WHAT YOU WILL DO:
Would you please retype, exactly, the lines of the listing below between the line with "type=moved; before=white_truck; pos1=483,377;" and the line with "type=moved; before=blue_box; pos1=609,346;", inclusive?

DATA FOR REVIEW:

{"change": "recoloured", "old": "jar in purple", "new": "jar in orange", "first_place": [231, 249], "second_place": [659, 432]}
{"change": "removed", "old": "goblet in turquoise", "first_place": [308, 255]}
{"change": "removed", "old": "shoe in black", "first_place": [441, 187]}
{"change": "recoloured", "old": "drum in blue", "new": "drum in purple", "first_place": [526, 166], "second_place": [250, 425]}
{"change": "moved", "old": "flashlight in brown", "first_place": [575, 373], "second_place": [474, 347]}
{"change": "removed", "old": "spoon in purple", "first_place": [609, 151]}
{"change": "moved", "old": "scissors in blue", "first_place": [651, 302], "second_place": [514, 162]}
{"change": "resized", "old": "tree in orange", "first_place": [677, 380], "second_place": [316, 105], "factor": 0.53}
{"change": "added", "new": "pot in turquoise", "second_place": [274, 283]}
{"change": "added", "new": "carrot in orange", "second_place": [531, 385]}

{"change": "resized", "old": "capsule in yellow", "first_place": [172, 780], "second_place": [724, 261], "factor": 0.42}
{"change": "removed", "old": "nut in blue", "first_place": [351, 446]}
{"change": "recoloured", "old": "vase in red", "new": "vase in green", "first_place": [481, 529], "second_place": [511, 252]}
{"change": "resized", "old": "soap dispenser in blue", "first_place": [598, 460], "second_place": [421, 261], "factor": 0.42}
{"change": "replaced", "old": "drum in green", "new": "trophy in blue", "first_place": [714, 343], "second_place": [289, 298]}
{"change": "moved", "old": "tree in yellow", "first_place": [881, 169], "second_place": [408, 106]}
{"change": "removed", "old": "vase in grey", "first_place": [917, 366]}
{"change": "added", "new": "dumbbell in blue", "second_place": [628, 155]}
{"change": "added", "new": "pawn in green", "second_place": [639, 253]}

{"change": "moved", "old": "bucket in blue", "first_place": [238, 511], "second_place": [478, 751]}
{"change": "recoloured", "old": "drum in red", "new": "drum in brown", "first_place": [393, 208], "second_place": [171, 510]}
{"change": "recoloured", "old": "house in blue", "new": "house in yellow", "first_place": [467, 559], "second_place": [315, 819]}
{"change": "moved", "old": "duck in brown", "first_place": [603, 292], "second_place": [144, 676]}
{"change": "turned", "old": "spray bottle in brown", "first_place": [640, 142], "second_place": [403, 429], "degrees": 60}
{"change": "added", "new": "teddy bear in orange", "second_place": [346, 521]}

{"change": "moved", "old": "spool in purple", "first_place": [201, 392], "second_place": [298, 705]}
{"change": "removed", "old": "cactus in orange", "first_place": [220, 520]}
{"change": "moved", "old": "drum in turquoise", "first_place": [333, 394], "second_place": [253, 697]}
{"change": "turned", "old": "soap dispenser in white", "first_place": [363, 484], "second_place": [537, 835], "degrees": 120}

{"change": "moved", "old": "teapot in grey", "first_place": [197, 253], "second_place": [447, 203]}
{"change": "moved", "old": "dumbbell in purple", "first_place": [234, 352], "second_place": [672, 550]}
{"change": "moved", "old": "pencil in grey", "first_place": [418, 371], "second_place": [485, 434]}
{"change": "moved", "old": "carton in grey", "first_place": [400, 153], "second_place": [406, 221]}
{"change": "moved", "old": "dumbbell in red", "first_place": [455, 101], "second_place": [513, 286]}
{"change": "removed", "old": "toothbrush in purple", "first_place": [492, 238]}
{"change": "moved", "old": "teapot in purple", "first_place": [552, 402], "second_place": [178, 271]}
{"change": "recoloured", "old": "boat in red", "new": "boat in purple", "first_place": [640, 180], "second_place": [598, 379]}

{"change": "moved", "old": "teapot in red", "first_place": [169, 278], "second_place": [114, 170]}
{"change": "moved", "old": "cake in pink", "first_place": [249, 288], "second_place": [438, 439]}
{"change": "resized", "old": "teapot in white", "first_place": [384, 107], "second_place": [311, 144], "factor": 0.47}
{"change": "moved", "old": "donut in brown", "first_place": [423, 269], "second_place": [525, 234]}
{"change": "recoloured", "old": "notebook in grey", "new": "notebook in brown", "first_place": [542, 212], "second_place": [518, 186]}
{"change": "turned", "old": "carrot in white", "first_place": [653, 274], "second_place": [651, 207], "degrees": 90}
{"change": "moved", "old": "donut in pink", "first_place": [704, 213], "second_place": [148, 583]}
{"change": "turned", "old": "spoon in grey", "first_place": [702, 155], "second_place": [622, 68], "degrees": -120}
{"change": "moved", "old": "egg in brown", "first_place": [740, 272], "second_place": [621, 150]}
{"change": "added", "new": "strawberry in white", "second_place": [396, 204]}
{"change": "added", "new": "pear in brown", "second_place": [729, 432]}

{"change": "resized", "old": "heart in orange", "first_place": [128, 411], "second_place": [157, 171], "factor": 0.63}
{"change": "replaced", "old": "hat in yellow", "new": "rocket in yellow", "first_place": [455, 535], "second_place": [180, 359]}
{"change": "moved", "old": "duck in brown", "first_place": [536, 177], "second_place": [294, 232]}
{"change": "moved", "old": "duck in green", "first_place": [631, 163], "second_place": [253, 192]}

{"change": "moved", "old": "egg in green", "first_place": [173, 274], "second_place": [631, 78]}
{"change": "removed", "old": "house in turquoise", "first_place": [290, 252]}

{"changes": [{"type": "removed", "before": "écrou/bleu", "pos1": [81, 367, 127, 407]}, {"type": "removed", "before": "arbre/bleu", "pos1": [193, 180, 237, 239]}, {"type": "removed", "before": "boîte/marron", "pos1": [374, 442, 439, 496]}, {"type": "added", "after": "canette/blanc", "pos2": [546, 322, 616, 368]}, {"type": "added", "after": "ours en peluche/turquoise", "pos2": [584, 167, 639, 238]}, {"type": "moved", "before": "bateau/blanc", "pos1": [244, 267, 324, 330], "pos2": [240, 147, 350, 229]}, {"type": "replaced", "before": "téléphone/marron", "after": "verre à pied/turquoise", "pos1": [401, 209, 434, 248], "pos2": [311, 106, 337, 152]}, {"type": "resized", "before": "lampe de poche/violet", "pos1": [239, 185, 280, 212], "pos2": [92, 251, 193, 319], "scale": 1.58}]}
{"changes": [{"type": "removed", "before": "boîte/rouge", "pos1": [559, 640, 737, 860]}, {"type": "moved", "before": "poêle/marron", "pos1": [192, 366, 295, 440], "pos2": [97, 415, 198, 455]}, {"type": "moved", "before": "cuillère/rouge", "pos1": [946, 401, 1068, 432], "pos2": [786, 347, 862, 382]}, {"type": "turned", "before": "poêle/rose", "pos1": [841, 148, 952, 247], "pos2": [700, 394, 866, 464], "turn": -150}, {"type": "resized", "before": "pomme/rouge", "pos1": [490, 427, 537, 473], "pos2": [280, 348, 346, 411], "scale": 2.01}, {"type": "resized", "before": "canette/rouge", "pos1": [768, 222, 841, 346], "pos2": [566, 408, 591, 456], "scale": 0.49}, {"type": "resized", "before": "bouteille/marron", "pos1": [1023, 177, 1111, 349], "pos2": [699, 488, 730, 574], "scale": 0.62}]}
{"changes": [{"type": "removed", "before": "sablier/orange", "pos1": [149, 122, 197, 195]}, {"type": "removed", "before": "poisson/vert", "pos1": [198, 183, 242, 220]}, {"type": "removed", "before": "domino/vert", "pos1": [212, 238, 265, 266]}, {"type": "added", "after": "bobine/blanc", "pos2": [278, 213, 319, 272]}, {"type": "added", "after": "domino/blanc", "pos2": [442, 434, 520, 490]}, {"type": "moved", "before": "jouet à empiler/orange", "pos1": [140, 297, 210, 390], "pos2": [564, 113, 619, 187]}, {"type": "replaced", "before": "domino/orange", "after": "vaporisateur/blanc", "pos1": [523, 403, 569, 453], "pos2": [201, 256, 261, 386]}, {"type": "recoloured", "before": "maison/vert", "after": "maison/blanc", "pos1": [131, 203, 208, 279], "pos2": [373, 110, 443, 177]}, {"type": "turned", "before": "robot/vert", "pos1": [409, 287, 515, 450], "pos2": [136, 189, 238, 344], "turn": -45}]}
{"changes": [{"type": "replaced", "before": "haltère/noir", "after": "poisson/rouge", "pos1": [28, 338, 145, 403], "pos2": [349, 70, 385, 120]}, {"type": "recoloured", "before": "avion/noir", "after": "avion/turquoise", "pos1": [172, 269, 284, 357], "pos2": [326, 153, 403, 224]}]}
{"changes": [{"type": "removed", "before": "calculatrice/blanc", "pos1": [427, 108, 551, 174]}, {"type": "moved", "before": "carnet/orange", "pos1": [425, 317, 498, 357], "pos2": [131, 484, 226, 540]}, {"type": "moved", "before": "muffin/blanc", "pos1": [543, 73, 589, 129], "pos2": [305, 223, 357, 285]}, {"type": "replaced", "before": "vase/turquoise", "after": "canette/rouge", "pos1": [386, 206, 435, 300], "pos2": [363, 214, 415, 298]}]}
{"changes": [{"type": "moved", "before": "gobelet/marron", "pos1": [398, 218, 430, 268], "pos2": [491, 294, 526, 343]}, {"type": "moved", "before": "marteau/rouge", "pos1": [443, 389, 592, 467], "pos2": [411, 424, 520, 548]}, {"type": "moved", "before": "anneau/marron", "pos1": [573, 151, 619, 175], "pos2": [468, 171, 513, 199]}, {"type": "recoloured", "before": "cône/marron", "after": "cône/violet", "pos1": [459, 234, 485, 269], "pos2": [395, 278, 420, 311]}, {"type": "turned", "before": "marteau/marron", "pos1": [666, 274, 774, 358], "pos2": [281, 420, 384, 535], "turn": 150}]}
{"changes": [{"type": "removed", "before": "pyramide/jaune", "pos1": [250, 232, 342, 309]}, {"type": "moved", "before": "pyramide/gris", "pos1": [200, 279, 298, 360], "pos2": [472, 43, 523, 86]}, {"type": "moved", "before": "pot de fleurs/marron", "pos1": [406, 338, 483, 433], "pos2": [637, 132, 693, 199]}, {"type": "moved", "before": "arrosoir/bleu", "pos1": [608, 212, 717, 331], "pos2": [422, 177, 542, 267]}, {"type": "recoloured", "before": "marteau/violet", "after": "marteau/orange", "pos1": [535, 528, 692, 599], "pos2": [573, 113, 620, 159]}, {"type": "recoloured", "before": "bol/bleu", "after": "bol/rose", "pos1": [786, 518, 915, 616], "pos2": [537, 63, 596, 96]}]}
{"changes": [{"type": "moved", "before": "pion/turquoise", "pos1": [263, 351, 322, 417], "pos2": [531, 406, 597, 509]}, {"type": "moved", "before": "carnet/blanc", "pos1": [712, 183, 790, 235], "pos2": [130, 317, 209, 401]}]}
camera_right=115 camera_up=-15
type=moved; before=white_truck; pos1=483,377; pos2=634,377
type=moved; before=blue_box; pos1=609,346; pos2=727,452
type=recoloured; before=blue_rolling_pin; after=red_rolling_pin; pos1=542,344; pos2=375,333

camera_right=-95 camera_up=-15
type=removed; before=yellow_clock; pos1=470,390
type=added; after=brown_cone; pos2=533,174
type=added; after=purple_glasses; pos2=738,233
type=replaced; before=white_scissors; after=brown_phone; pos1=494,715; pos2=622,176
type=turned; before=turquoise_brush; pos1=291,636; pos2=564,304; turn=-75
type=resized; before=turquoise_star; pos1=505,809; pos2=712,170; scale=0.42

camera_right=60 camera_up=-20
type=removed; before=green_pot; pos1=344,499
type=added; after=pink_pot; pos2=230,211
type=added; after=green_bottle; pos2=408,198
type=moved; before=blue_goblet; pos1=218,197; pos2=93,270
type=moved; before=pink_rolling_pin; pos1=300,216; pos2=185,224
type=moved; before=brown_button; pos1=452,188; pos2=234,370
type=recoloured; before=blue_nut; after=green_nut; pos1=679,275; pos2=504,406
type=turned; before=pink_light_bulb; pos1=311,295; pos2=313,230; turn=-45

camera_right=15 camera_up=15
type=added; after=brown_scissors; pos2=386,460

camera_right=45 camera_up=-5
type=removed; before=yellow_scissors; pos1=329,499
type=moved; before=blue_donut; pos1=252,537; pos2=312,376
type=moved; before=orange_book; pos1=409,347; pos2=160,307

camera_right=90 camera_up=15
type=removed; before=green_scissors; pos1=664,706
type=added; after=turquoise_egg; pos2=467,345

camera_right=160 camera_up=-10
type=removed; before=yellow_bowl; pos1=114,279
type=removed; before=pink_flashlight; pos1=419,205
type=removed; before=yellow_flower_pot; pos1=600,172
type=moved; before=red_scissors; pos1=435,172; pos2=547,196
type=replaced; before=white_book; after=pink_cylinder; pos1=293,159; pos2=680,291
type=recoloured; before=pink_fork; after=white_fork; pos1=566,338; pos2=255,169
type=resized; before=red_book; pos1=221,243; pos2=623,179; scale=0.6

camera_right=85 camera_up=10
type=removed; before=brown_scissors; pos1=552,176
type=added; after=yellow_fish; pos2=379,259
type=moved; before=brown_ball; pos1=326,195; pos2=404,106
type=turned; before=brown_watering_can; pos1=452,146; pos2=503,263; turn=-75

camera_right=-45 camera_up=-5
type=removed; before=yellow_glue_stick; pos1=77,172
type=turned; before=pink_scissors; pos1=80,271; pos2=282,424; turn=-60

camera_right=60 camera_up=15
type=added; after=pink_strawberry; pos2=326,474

TASK RESPONSE:
type=moved; before=white_truck; pos1=483,377; pos2=634,377
type=moved; before=blue_box; pos1=609,346; pos2=727,452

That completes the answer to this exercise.